[Change detection data]
== Segment start ==

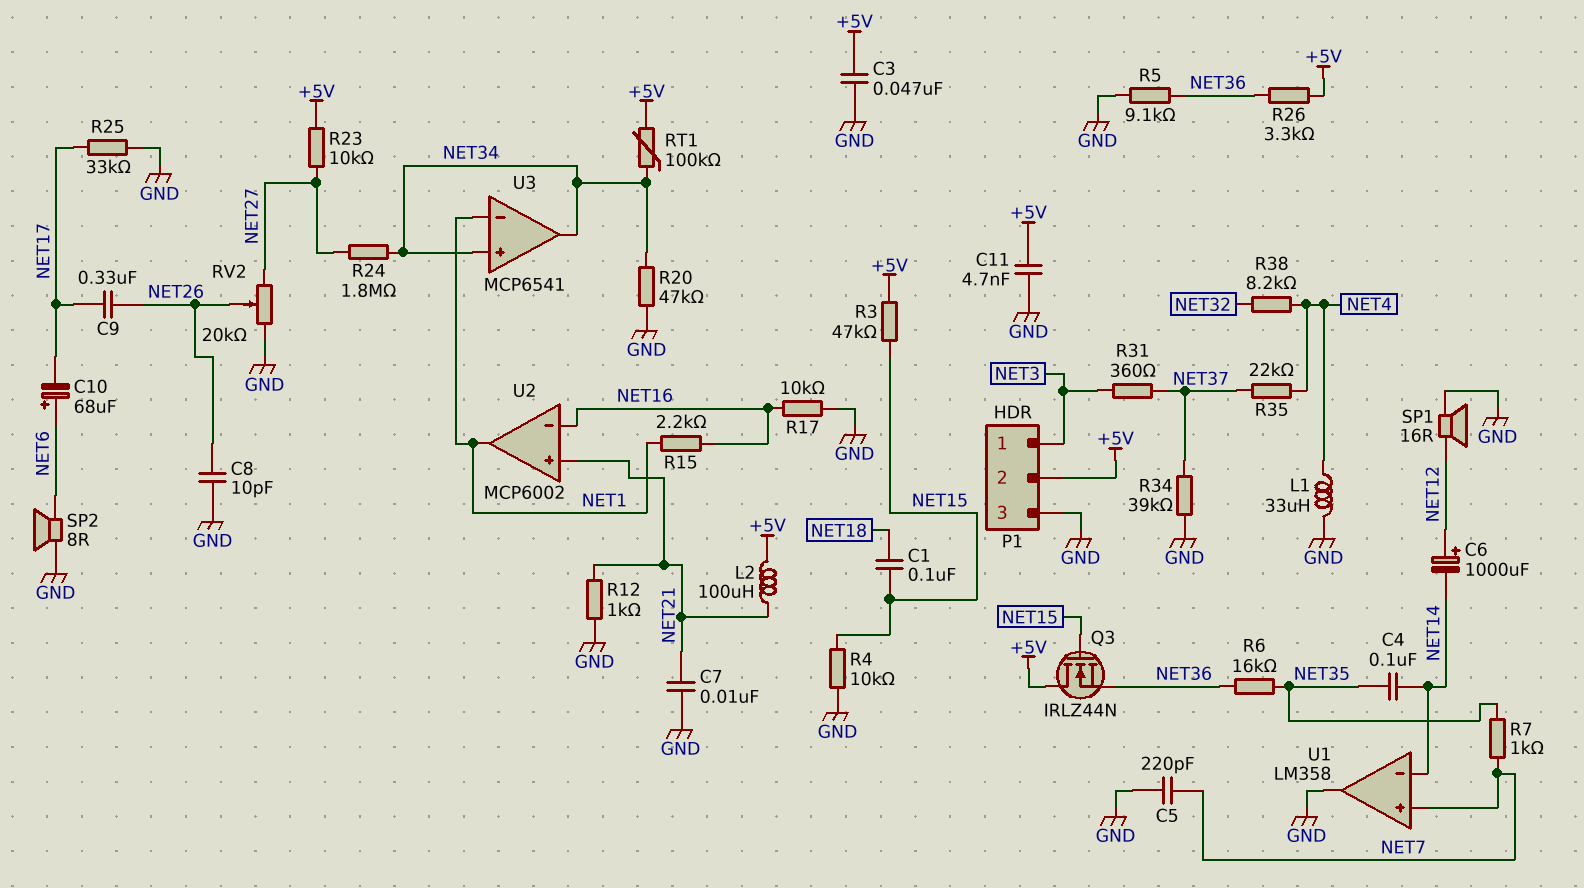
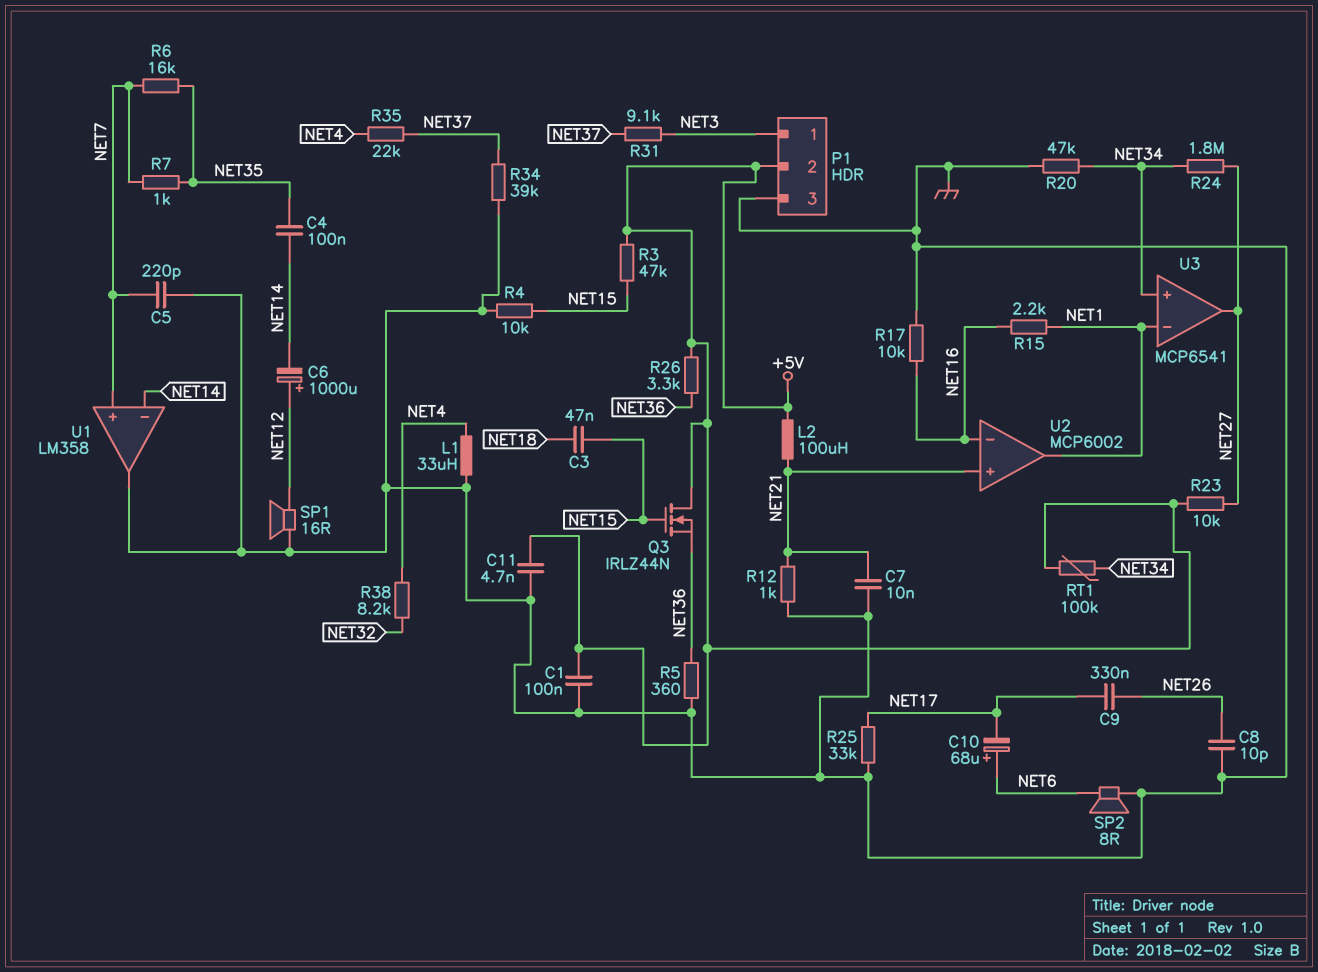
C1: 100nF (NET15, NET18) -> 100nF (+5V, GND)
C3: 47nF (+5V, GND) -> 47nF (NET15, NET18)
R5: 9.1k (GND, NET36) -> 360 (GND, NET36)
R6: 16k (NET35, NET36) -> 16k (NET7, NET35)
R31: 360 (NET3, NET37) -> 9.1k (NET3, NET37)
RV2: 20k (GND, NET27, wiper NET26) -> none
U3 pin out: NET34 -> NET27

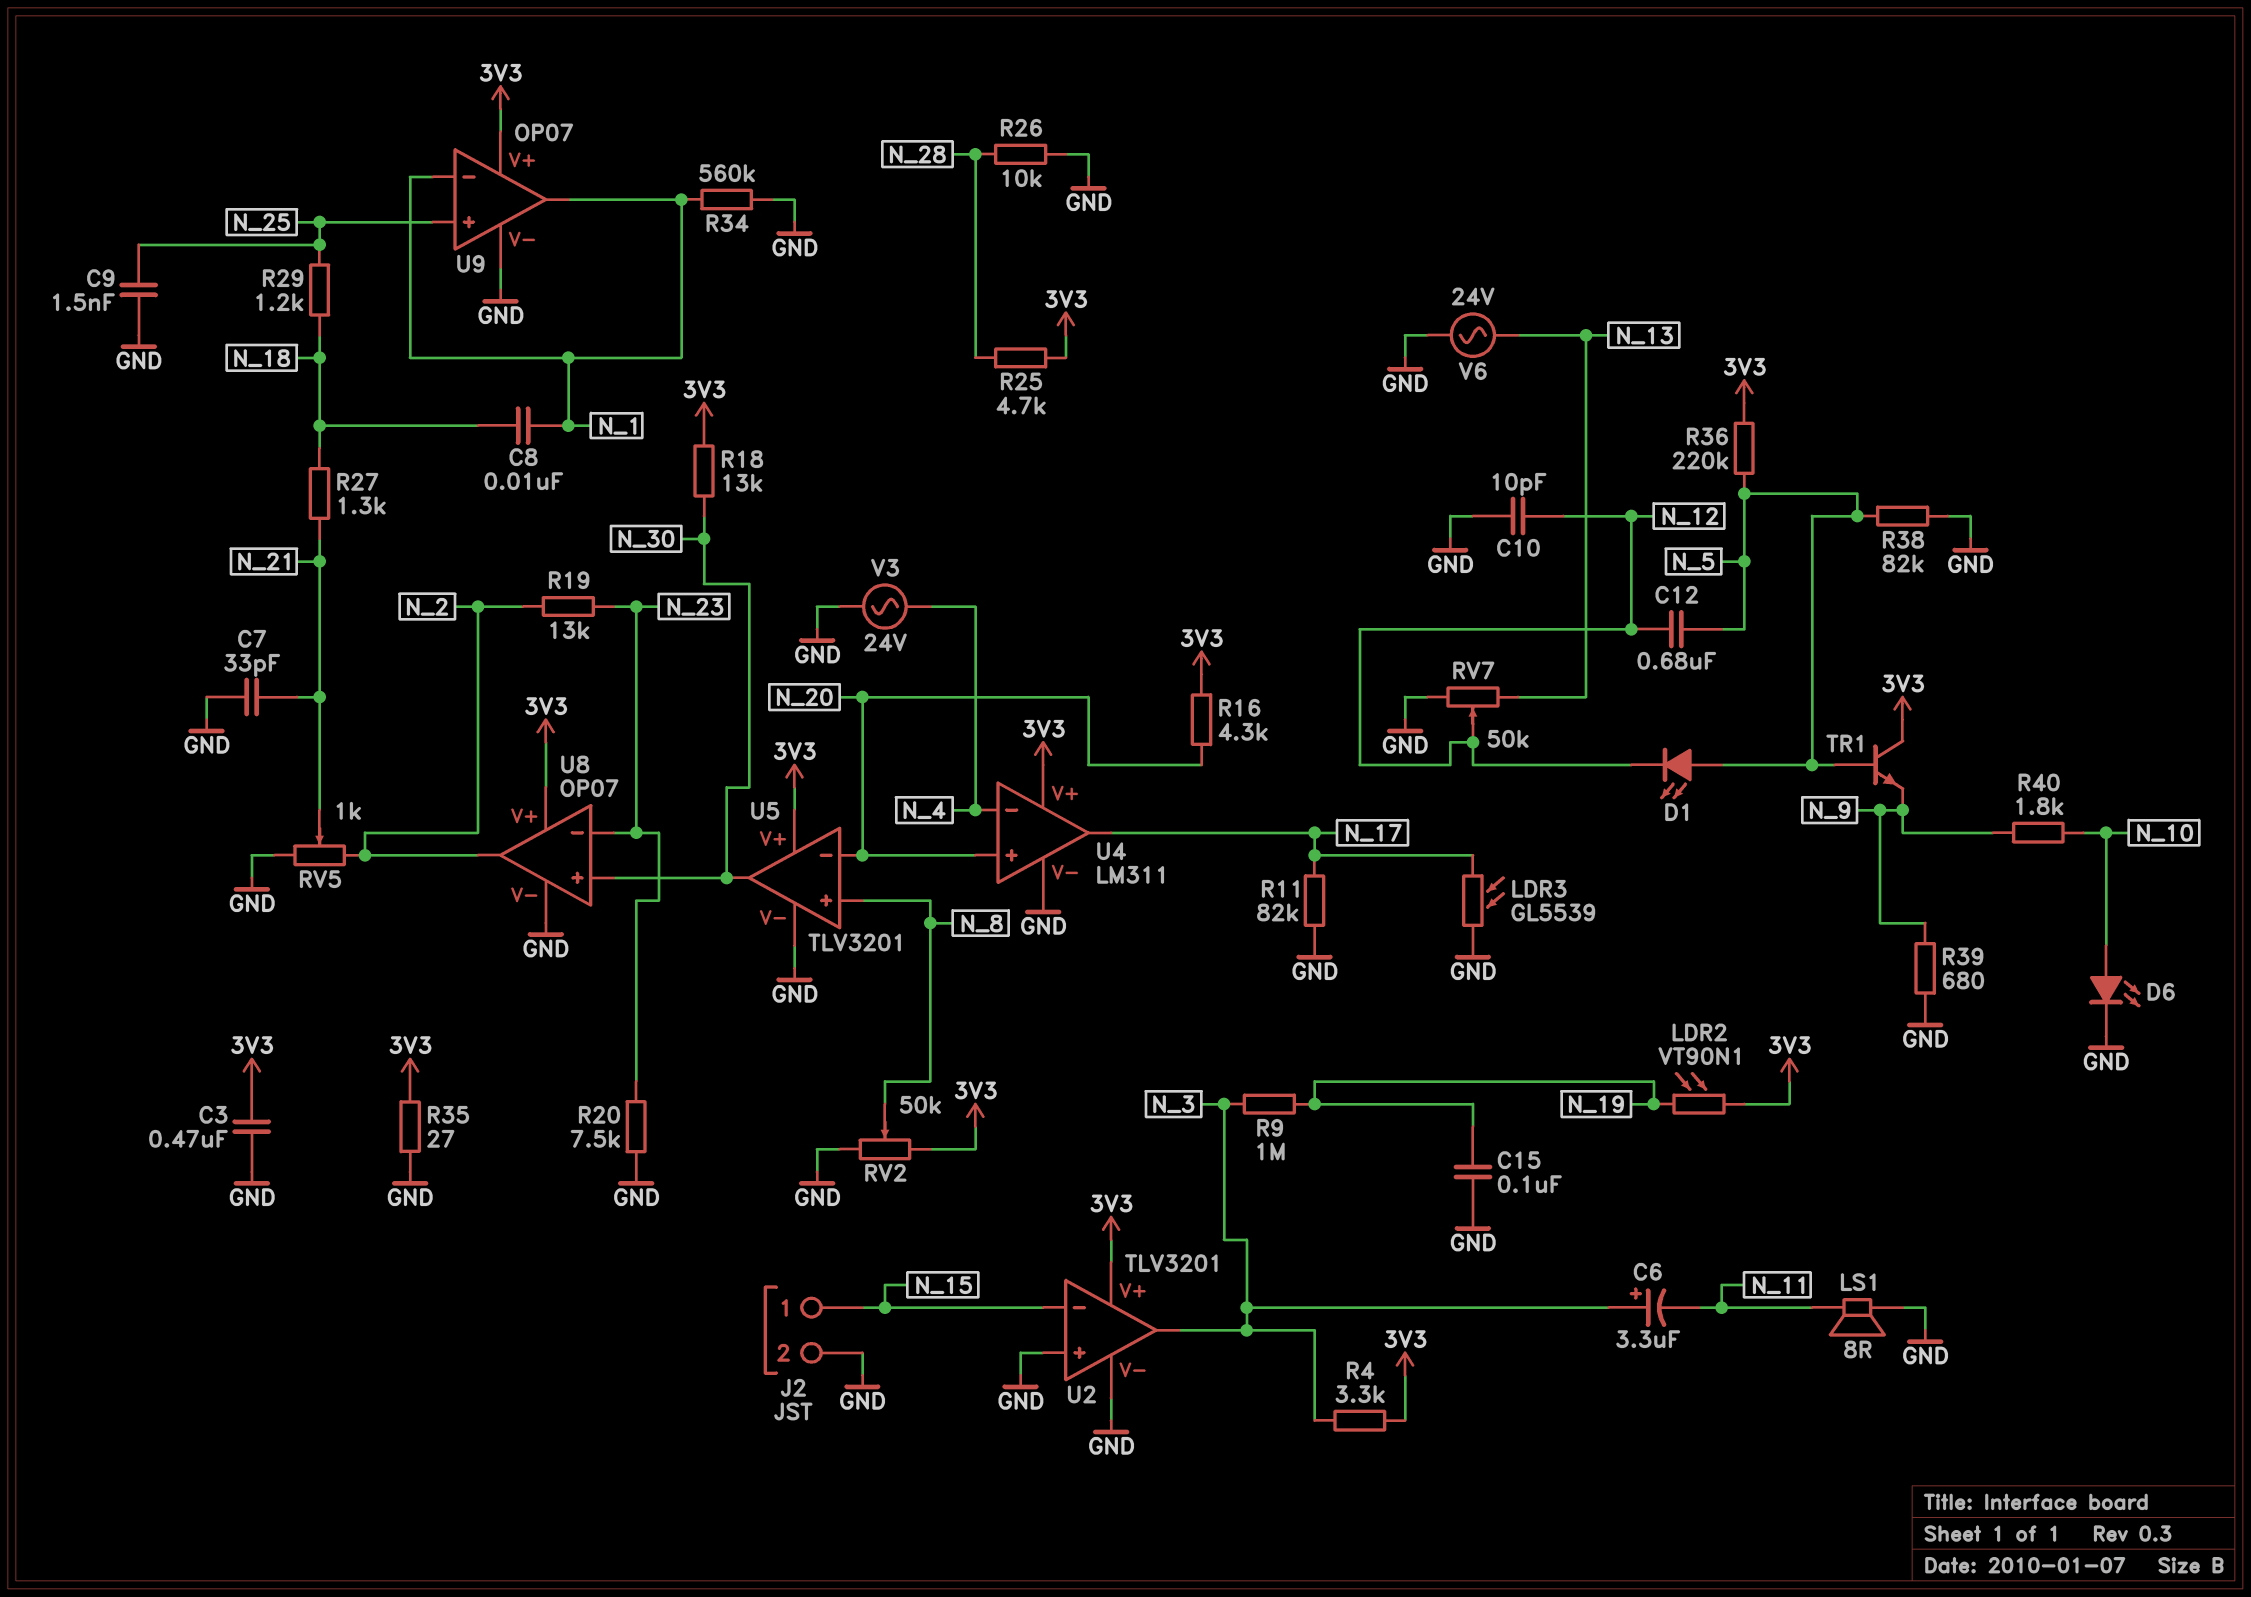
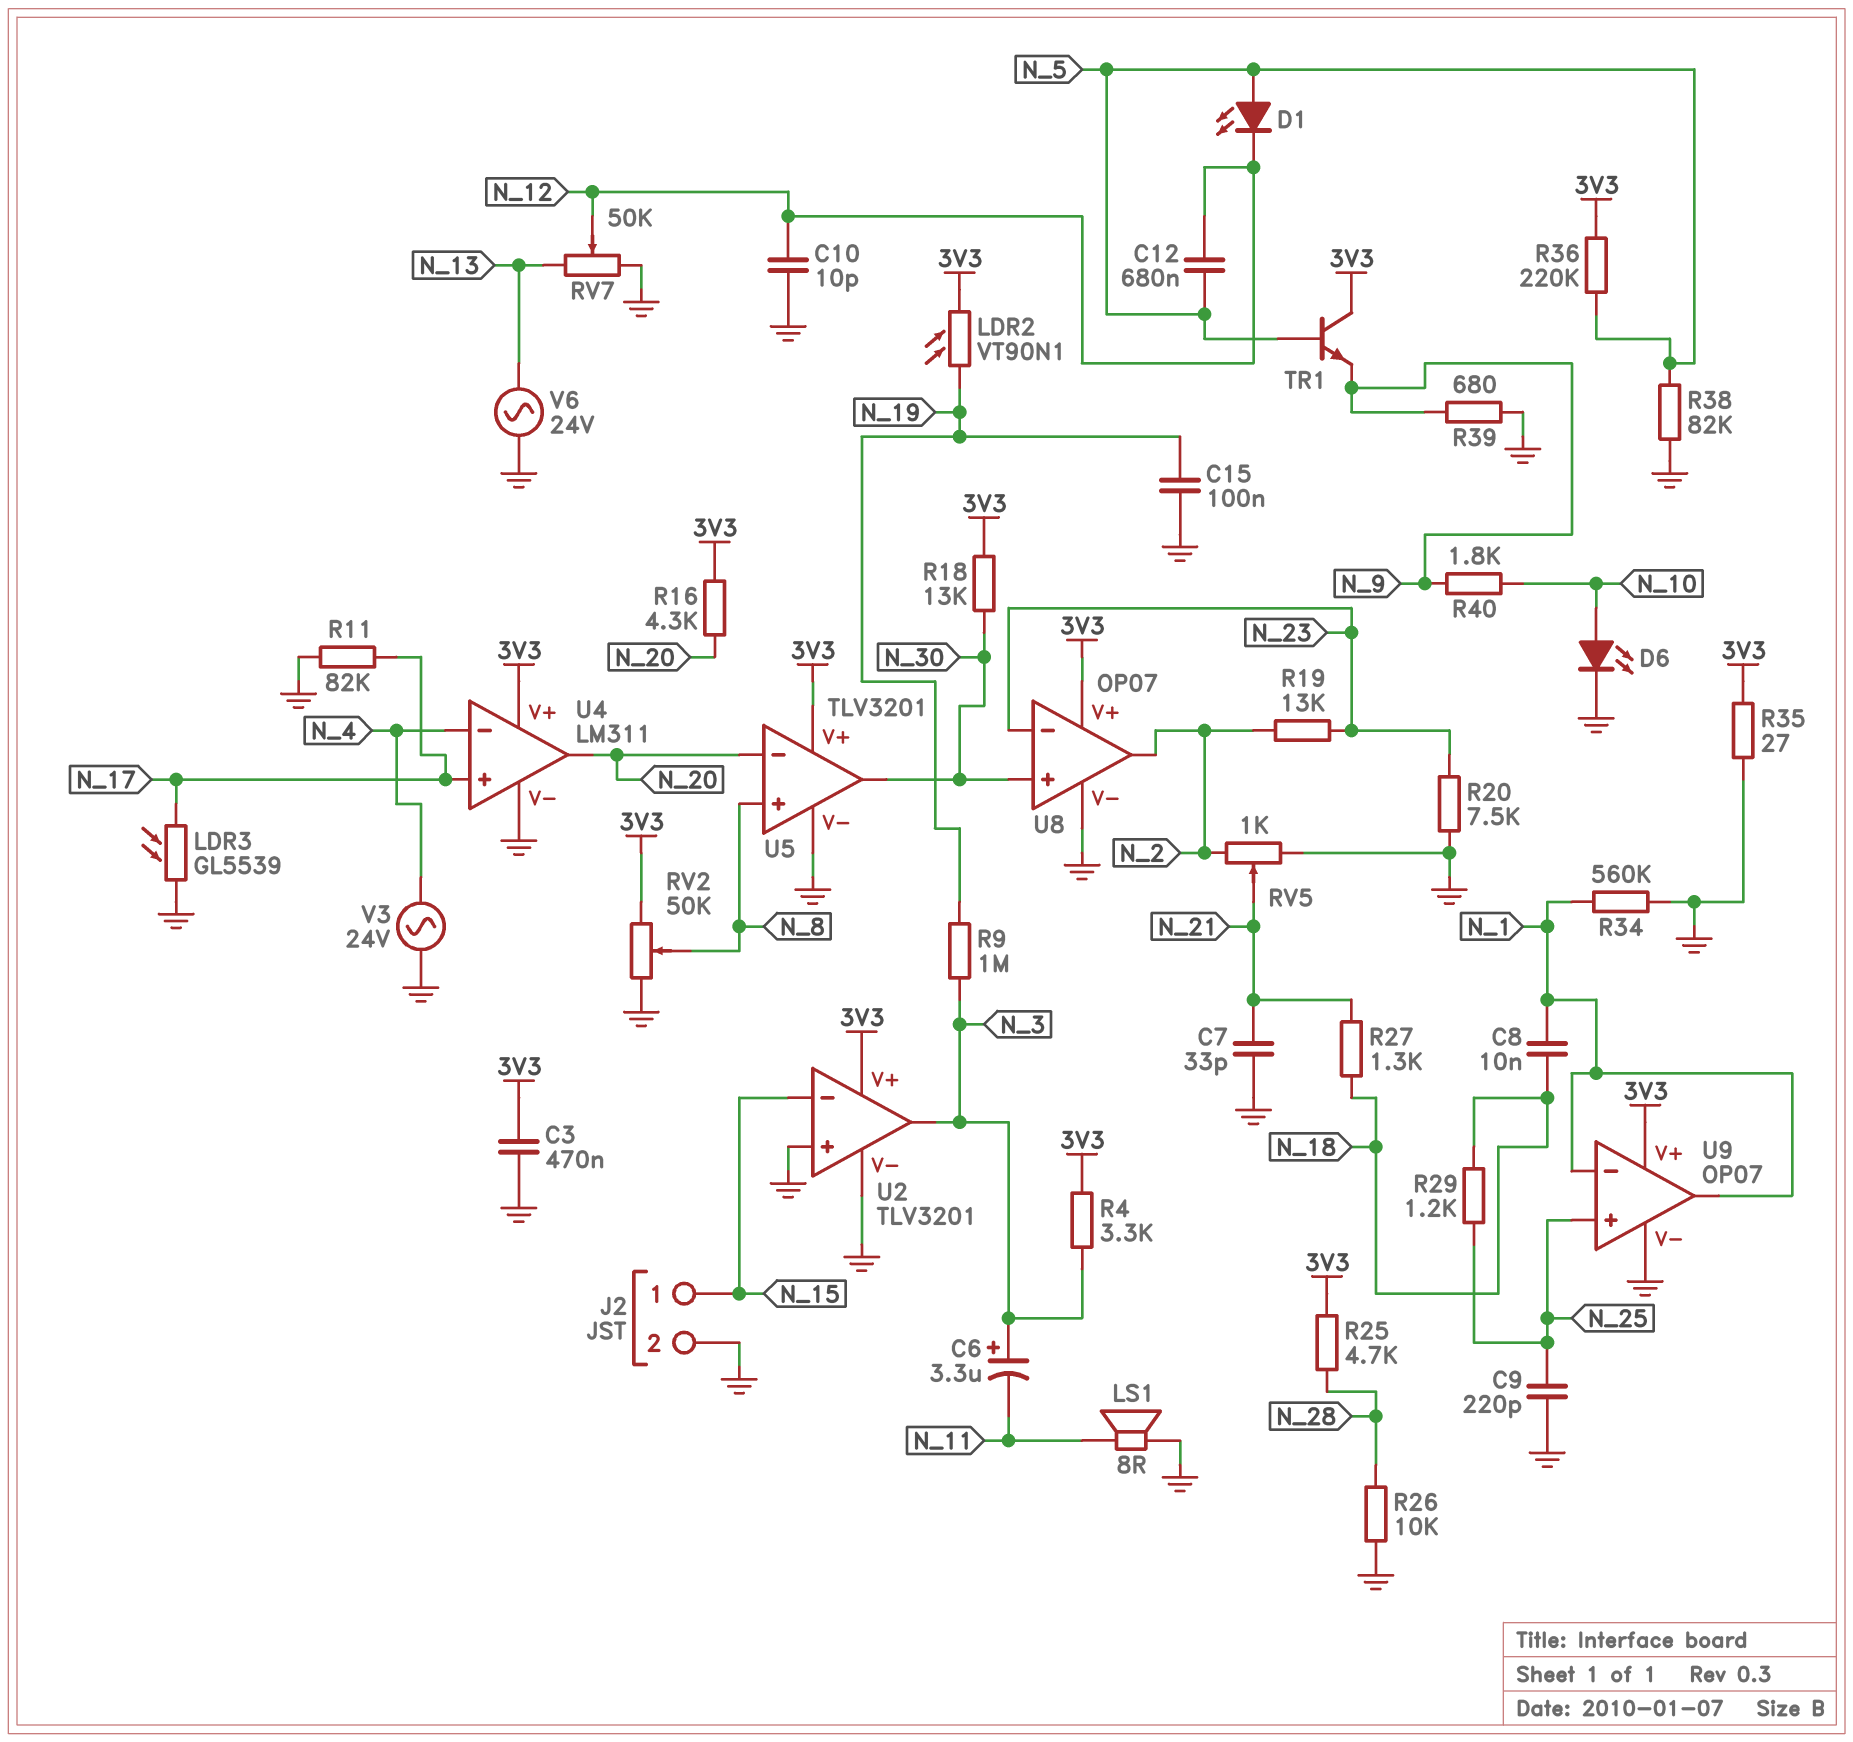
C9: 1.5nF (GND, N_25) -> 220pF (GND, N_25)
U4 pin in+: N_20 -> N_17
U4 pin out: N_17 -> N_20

== Segment end ==

WORK ITEM -> Reproduce these records exactly, but not the pictures.

SOLVED PROBLEM ->
C1: 100nF (NET15, NET18) -> 100nF (+5V, GND)
C3: 47nF (+5V, GND) -> 47nF (NET15, NET18)
R5: 9.1k (GND, NET36) -> 360 (GND, NET36)
R6: 16k (NET35, NET36) -> 16k (NET7, NET35)
R31: 360 (NET3, NET37) -> 9.1k (NET3, NET37)
RV2: 20k (GND, NET27, wiper NET26) -> none
U3 pin out: NET34 -> NET27

C9: 1.5nF (GND, N_25) -> 220pF (GND, N_25)
U4 pin in+: N_20 -> N_17
U4 pin out: N_17 -> N_20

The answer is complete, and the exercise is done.